◆ **Input data**:
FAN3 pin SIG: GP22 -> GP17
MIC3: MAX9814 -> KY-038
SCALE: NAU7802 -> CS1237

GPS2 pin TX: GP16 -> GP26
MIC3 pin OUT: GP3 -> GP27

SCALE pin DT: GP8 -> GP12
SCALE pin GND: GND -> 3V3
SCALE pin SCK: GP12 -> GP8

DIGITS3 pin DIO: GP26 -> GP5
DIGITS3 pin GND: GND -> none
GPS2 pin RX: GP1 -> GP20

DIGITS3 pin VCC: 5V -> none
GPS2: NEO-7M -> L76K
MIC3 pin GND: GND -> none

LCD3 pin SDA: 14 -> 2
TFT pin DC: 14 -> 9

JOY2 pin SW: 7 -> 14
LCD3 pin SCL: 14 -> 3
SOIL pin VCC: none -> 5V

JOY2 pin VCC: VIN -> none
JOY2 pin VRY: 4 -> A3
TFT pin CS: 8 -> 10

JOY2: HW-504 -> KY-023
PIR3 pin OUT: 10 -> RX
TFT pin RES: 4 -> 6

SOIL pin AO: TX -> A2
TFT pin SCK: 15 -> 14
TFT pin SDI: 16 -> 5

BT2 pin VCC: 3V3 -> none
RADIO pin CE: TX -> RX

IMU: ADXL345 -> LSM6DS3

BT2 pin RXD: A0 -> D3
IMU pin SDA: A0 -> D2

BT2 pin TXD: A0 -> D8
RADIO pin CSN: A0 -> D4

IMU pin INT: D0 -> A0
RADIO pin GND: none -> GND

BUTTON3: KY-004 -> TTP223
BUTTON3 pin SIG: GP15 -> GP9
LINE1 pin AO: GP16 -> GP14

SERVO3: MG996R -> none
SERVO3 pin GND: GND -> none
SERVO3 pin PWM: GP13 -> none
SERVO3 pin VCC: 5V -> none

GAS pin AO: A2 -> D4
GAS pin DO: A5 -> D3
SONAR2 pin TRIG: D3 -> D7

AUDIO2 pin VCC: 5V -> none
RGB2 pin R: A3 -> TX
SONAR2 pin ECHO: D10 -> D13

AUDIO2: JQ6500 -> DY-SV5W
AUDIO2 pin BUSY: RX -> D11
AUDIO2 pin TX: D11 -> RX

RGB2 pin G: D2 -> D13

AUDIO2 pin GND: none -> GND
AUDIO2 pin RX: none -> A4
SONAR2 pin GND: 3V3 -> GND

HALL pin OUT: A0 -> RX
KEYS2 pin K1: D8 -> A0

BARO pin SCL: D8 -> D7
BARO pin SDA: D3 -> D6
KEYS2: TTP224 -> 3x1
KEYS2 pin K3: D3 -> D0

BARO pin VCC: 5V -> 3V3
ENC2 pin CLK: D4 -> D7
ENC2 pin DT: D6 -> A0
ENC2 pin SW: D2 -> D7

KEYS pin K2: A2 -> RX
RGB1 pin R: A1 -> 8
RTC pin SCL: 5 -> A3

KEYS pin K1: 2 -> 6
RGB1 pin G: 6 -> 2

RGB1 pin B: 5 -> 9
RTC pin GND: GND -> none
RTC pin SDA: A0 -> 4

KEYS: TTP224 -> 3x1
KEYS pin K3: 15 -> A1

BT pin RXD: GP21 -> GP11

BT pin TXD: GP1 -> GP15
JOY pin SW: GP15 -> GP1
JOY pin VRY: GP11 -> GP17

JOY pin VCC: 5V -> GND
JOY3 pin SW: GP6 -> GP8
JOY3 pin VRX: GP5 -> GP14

◆ **Exercise brief**: Each line of the data that contains "BARO" belongs in the answer.

◆ **Response area**:
BARO pin SCL: D8 -> D7
BARO pin SDA: D3 -> D6
BARO pin VCC: 5V -> 3V3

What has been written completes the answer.